=== TASK DATA ===
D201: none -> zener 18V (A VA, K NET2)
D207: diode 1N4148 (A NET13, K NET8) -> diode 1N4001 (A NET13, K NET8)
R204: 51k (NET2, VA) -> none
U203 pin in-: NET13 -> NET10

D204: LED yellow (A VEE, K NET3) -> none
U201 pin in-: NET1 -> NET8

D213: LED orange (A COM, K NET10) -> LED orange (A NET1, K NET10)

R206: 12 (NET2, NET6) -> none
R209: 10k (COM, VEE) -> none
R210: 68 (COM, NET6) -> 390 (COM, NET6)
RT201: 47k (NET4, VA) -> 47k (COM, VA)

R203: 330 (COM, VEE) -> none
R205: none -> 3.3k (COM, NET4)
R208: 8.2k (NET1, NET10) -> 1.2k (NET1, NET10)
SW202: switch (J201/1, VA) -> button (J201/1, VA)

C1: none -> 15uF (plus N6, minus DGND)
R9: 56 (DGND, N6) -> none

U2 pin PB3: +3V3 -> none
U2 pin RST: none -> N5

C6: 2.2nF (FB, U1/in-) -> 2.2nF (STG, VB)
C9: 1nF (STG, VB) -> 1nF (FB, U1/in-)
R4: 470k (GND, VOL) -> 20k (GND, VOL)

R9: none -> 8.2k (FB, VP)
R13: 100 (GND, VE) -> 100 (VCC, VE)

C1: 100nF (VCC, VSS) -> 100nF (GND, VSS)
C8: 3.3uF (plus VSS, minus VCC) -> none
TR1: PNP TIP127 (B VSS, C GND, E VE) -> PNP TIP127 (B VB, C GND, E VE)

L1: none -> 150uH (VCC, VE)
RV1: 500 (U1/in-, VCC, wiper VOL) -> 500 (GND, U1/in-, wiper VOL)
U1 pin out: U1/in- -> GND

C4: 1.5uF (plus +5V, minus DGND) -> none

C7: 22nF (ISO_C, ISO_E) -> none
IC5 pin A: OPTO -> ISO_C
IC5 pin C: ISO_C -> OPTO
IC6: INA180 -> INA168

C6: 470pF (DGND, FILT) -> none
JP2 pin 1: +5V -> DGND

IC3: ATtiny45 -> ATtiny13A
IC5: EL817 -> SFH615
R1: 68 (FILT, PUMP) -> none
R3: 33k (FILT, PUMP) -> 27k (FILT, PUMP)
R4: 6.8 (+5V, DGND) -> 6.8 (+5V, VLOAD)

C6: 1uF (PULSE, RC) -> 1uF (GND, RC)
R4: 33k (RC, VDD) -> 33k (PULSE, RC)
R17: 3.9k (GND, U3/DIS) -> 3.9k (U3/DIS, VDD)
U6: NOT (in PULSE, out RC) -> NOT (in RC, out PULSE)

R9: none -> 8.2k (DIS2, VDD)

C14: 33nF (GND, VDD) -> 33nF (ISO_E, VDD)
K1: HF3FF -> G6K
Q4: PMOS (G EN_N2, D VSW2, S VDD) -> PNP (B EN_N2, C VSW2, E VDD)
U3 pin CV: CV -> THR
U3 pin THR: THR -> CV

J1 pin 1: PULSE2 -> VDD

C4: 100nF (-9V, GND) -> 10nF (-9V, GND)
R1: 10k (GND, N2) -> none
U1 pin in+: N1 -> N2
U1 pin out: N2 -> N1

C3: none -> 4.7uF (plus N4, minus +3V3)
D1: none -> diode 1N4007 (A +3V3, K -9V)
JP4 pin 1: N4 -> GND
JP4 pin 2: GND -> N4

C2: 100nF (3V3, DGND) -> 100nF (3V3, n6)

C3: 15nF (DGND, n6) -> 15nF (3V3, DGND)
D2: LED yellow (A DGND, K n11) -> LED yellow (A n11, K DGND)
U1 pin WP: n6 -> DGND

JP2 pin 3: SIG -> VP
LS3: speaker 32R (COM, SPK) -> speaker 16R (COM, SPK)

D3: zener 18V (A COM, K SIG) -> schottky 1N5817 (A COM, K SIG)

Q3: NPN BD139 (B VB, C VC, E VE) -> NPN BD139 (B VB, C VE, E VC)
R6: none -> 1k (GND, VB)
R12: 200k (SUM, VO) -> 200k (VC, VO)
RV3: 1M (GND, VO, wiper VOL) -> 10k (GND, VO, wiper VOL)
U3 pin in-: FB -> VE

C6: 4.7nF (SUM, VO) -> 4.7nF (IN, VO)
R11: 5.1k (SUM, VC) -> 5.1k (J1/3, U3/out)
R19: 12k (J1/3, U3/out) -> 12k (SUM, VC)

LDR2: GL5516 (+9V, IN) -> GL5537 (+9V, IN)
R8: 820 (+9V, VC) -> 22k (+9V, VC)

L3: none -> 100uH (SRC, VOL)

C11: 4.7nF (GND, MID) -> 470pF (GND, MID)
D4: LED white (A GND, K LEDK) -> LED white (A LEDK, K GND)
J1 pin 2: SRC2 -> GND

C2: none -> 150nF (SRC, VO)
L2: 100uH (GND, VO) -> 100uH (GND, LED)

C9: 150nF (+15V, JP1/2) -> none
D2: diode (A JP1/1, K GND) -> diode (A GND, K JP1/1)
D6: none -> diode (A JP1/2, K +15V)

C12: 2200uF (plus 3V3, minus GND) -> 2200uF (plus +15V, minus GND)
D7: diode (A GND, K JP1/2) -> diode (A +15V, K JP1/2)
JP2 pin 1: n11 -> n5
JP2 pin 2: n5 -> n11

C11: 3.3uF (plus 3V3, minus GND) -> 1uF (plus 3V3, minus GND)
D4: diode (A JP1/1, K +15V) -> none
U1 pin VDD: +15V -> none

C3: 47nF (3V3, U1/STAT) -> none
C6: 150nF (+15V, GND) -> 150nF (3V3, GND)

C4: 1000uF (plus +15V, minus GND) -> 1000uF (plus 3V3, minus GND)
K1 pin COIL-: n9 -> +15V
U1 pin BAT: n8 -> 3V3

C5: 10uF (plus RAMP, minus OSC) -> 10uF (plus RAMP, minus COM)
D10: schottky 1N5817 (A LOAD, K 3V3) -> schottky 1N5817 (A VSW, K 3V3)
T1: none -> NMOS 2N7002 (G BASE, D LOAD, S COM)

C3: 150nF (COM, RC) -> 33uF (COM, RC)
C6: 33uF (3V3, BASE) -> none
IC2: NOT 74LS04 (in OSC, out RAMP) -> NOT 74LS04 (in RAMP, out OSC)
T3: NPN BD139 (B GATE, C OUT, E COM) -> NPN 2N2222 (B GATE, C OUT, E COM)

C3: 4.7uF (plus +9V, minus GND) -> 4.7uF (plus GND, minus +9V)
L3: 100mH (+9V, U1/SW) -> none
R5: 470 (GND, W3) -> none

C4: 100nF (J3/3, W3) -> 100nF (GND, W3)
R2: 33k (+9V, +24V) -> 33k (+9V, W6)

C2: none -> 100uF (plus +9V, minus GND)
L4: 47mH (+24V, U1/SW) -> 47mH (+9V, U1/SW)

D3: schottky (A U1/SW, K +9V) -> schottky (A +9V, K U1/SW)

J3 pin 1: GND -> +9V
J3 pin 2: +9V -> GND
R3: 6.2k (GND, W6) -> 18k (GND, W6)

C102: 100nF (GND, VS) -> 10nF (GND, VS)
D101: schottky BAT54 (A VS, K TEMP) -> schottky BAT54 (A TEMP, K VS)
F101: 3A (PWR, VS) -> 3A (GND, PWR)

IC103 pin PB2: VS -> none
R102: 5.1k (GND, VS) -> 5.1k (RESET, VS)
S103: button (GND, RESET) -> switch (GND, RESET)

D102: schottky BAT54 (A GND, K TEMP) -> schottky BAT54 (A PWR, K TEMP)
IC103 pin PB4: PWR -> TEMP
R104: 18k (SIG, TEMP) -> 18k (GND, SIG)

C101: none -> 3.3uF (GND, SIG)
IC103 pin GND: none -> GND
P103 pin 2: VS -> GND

=== EXERCISE INSTRUCTIONS ===
Restate the material exactly, from its opening line to its closing one.

=== ANSWER TO THE PROBLEM ===
D201: none -> zener 18V (A VA, K NET2)
D207: diode 1N4148 (A NET13, K NET8) -> diode 1N4001 (A NET13, K NET8)
R204: 51k (NET2, VA) -> none
U203 pin in-: NET13 -> NET10

D204: LED yellow (A VEE, K NET3) -> none
U201 pin in-: NET1 -> NET8

D213: LED orange (A COM, K NET10) -> LED orange (A NET1, K NET10)

R206: 12 (NET2, NET6) -> none
R209: 10k (COM, VEE) -> none
R210: 68 (COM, NET6) -> 390 (COM, NET6)
RT201: 47k (NET4, VA) -> 47k (COM, VA)

R203: 330 (COM, VEE) -> none
R205: none -> 3.3k (COM, NET4)
R208: 8.2k (NET1, NET10) -> 1.2k (NET1, NET10)
SW202: switch (J201/1, VA) -> button (J201/1, VA)

C1: none -> 15uF (plus N6, minus DGND)
R9: 56 (DGND, N6) -> none

U2 pin PB3: +3V3 -> none
U2 pin RST: none -> N5

C6: 2.2nF (FB, U1/in-) -> 2.2nF (STG, VB)
C9: 1nF (STG, VB) -> 1nF (FB, U1/in-)
R4: 470k (GND, VOL) -> 20k (GND, VOL)

R9: none -> 8.2k (FB, VP)
R13: 100 (GND, VE) -> 100 (VCC, VE)

C1: 100nF (VCC, VSS) -> 100nF (GND, VSS)
C8: 3.3uF (plus VSS, minus VCC) -> none
TR1: PNP TIP127 (B VSS, C GND, E VE) -> PNP TIP127 (B VB, C GND, E VE)

L1: none -> 150uH (VCC, VE)
RV1: 500 (U1/in-, VCC, wiper VOL) -> 500 (GND, U1/in-, wiper VOL)
U1 pin out: U1/in- -> GND

C4: 1.5uF (plus +5V, minus DGND) -> none

C7: 22nF (ISO_C, ISO_E) -> none
IC5 pin A: OPTO -> ISO_C
IC5 pin C: ISO_C -> OPTO
IC6: INA180 -> INA168

C6: 470pF (DGND, FILT) -> none
JP2 pin 1: +5V -> DGND

IC3: ATtiny45 -> ATtiny13A
IC5: EL817 -> SFH615
R1: 68 (FILT, PUMP) -> none
R3: 33k (FILT, PUMP) -> 27k (FILT, PUMP)
R4: 6.8 (+5V, DGND) -> 6.8 (+5V, VLOAD)

C6: 1uF (PULSE, RC) -> 1uF (GND, RC)
R4: 33k (RC, VDD) -> 33k (PULSE, RC)
R17: 3.9k (GND, U3/DIS) -> 3.9k (U3/DIS, VDD)
U6: NOT (in PULSE, out RC) -> NOT (in RC, out PULSE)

R9: none -> 8.2k (DIS2, VDD)

C14: 33nF (GND, VDD) -> 33nF (ISO_E, VDD)
K1: HF3FF -> G6K
Q4: PMOS (G EN_N2, D VSW2, S VDD) -> PNP (B EN_N2, C VSW2, E VDD)
U3 pin CV: CV -> THR
U3 pin THR: THR -> CV

J1 pin 1: PULSE2 -> VDD

C4: 100nF (-9V, GND) -> 10nF (-9V, GND)
R1: 10k (GND, N2) -> none
U1 pin in+: N1 -> N2
U1 pin out: N2 -> N1

C3: none -> 4.7uF (plus N4, minus +3V3)
D1: none -> diode 1N4007 (A +3V3, K -9V)
JP4 pin 1: N4 -> GND
JP4 pin 2: GND -> N4

C2: 100nF (3V3, DGND) -> 100nF (3V3, n6)

C3: 15nF (DGND, n6) -> 15nF (3V3, DGND)
D2: LED yellow (A DGND, K n11) -> LED yellow (A n11, K DGND)
U1 pin WP: n6 -> DGND

JP2 pin 3: SIG -> VP
LS3: speaker 32R (COM, SPK) -> speaker 16R (COM, SPK)

D3: zener 18V (A COM, K SIG) -> schottky 1N5817 (A COM, K SIG)

Q3: NPN BD139 (B VB, C VC, E VE) -> NPN BD139 (B VB, C VE, E VC)
R6: none -> 1k (GND, VB)
R12: 200k (SUM, VO) -> 200k (VC, VO)
RV3: 1M (GND, VO, wiper VOL) -> 10k (GND, VO, wiper VOL)
U3 pin in-: FB -> VE

C6: 4.7nF (SUM, VO) -> 4.7nF (IN, VO)
R11: 5.1k (SUM, VC) -> 5.1k (J1/3, U3/out)
R19: 12k (J1/3, U3/out) -> 12k (SUM, VC)

LDR2: GL5516 (+9V, IN) -> GL5537 (+9V, IN)
R8: 820 (+9V, VC) -> 22k (+9V, VC)

L3: none -> 100uH (SRC, VOL)

C11: 4.7nF (GND, MID) -> 470pF (GND, MID)
D4: LED white (A GND, K LEDK) -> LED white (A LEDK, K GND)
J1 pin 2: SRC2 -> GND

C2: none -> 150nF (SRC, VO)
L2: 100uH (GND, VO) -> 100uH (GND, LED)

C9: 150nF (+15V, JP1/2) -> none
D2: diode (A JP1/1, K GND) -> diode (A GND, K JP1/1)
D6: none -> diode (A JP1/2, K +15V)

C12: 2200uF (plus 3V3, minus GND) -> 2200uF (plus +15V, minus GND)
D7: diode (A GND, K JP1/2) -> diode (A +15V, K JP1/2)
JP2 pin 1: n11 -> n5
JP2 pin 2: n5 -> n11

C11: 3.3uF (plus 3V3, minus GND) -> 1uF (plus 3V3, minus GND)
D4: diode (A JP1/1, K +15V) -> none
U1 pin VDD: +15V -> none

C3: 47nF (3V3, U1/STAT) -> none
C6: 150nF (+15V, GND) -> 150nF (3V3, GND)

C4: 1000uF (plus +15V, minus GND) -> 1000uF (plus 3V3, minus GND)
K1 pin COIL-: n9 -> +15V
U1 pin BAT: n8 -> 3V3

C5: 10uF (plus RAMP, minus OSC) -> 10uF (plus RAMP, minus COM)
D10: schottky 1N5817 (A LOAD, K 3V3) -> schottky 1N5817 (A VSW, K 3V3)
T1: none -> NMOS 2N7002 (G BASE, D LOAD, S COM)

C3: 150nF (COM, RC) -> 33uF (COM, RC)
C6: 33uF (3V3, BASE) -> none
IC2: NOT 74LS04 (in OSC, out RAMP) -> NOT 74LS04 (in RAMP, out OSC)
T3: NPN BD139 (B GATE, C OUT, E COM) -> NPN 2N2222 (B GATE, C OUT, E COM)

C3: 4.7uF (plus +9V, minus GND) -> 4.7uF (plus GND, minus +9V)
L3: 100mH (+9V, U1/SW) -> none
R5: 470 (GND, W3) -> none

C4: 100nF (J3/3, W3) -> 100nF (GND, W3)
R2: 33k (+9V, +24V) -> 33k (+9V, W6)

C2: none -> 100uF (plus +9V, minus GND)
L4: 47mH (+24V, U1/SW) -> 47mH (+9V, U1/SW)

D3: schottky (A U1/SW, K +9V) -> schottky (A +9V, K U1/SW)

J3 pin 1: GND -> +9V
J3 pin 2: +9V -> GND
R3: 6.2k (GND, W6) -> 18k (GND, W6)

C102: 100nF (GND, VS) -> 10nF (GND, VS)
D101: schottky BAT54 (A VS, K TEMP) -> schottky BAT54 (A TEMP, K VS)
F101: 3A (PWR, VS) -> 3A (GND, PWR)

IC103 pin PB2: VS -> none
R102: 5.1k (GND, VS) -> 5.1k (RESET, VS)
S103: button (GND, RESET) -> switch (GND, RESET)

D102: schottky BAT54 (A GND, K TEMP) -> schottky BAT54 (A PWR, K TEMP)
IC103 pin PB4: PWR -> TEMP
R104: 18k (SIG, TEMP) -> 18k (GND, SIG)

C101: none -> 3.3uF (GND, SIG)
IC103 pin GND: none -> GND
P103 pin 2: VS -> GND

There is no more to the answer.